*** INPUT MATERIAL ***
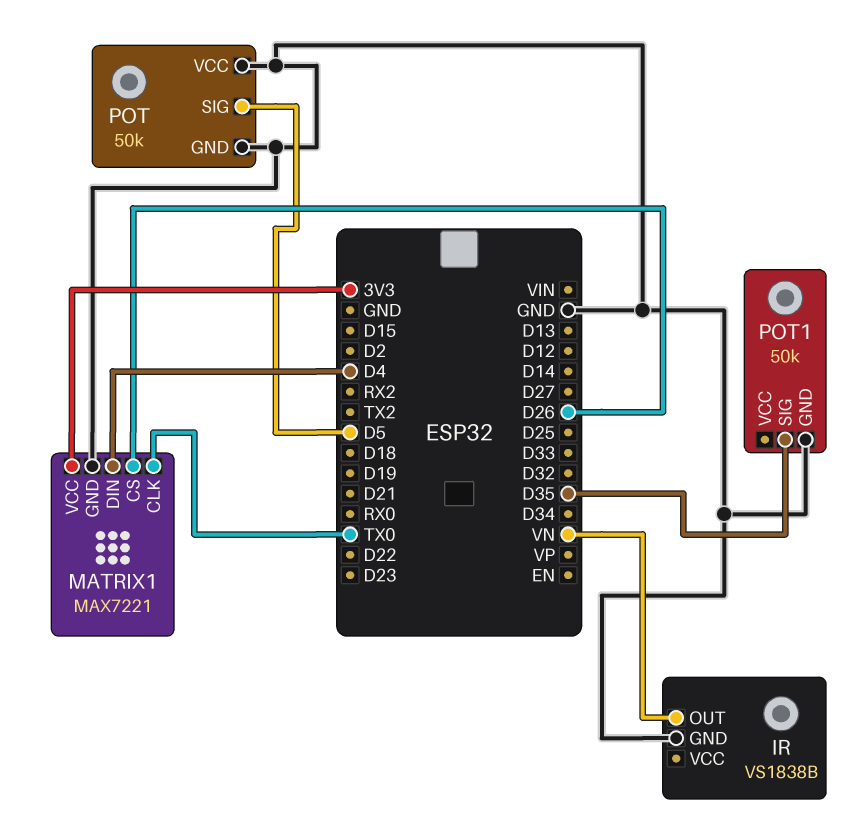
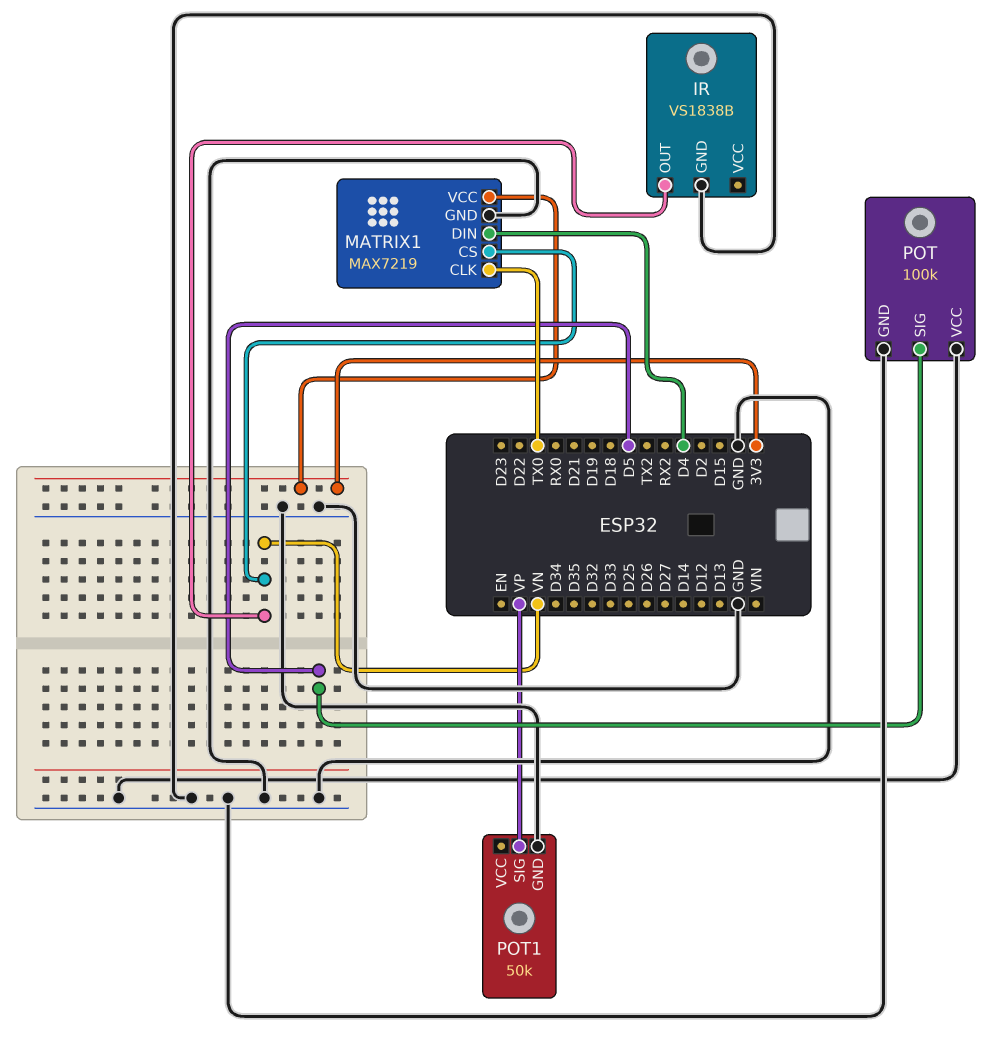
MATRIX1: MAX7221 -> MAX7219
MATRIX1 pin CS: D26 -> VN
POT: 50k -> 100k
POT1 pin SIG: D35 -> VP

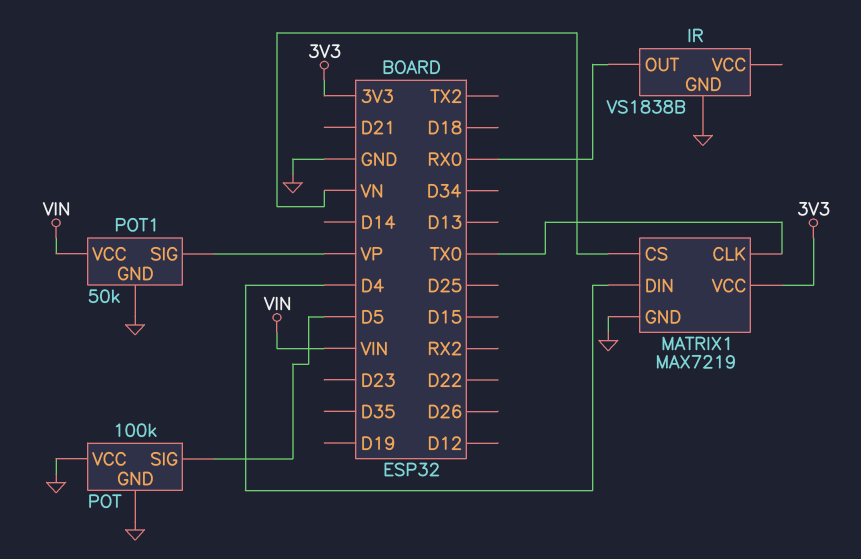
IR pin OUT: VN -> RX0
POT1 pin VCC: none -> VIN

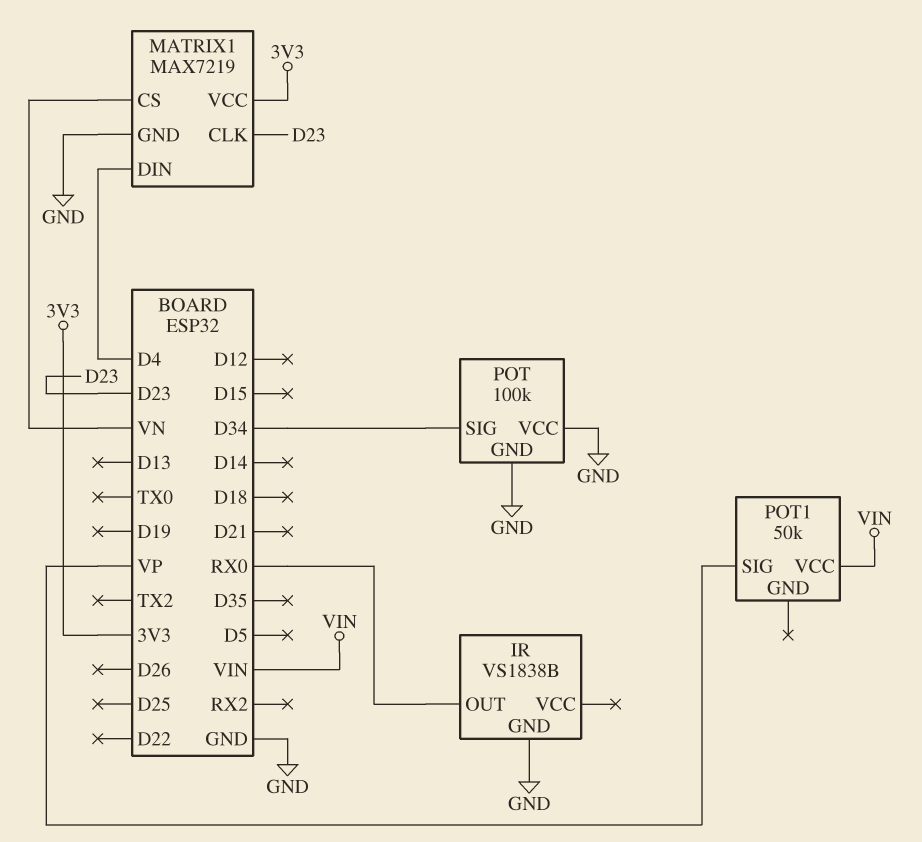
MATRIX1 pin CLK: TX0 -> D23
POT pin SIG: D5 -> D34
POT1 pin GND: GND -> none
*** End of INPUT MATERIAL ***
• **EXERCISE DETAILS**: When the listing is transcribed, every line must match the original exactly, and the pictures must be left out.

• **WRITTEN SOLUTION**:
MATRIX1: MAX7221 -> MAX7219
MATRIX1 pin CS: D26 -> VN
POT: 50k -> 100k
POT1 pin SIG: D35 -> VP

IR pin OUT: VN -> RX0
POT1 pin VCC: none -> VIN

MATRIX1 pin CLK: TX0 -> D23
POT pin SIG: D5 -> D34
POT1 pin GND: GND -> none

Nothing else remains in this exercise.